• Exercise prompt
Collect the lines of the entries where "turquoise" shows up.

• Information given
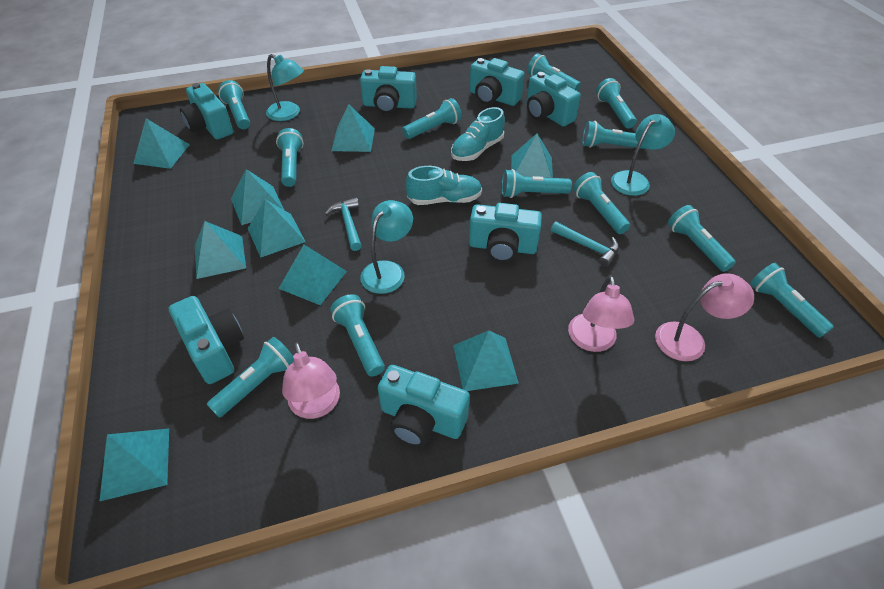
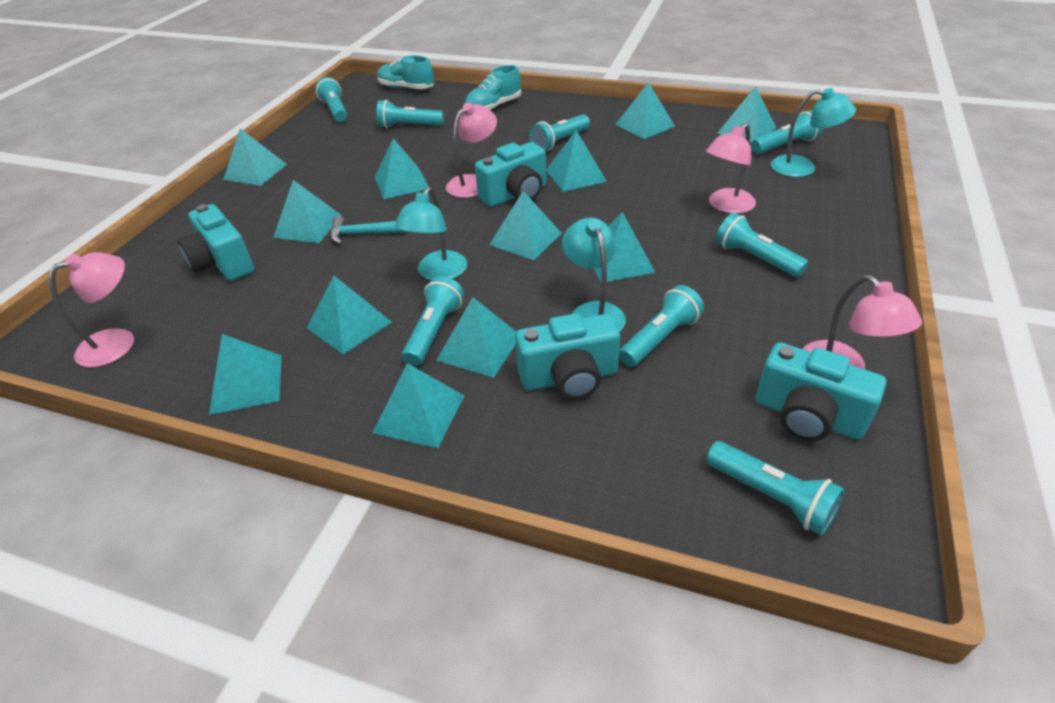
pink lamp: 3 -> 4
turquoise camera: 7 -> 4
turquoise flashlight: 12 -> 8
turquoise hammer: 2 -> 1
turquoise pyramid: 9 -> 12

• Solution to this exercise
turquoise camera: 7 -> 4
turquoise flashlight: 12 -> 8
turquoise hammer: 2 -> 1
turquoise pyramid: 9 -> 12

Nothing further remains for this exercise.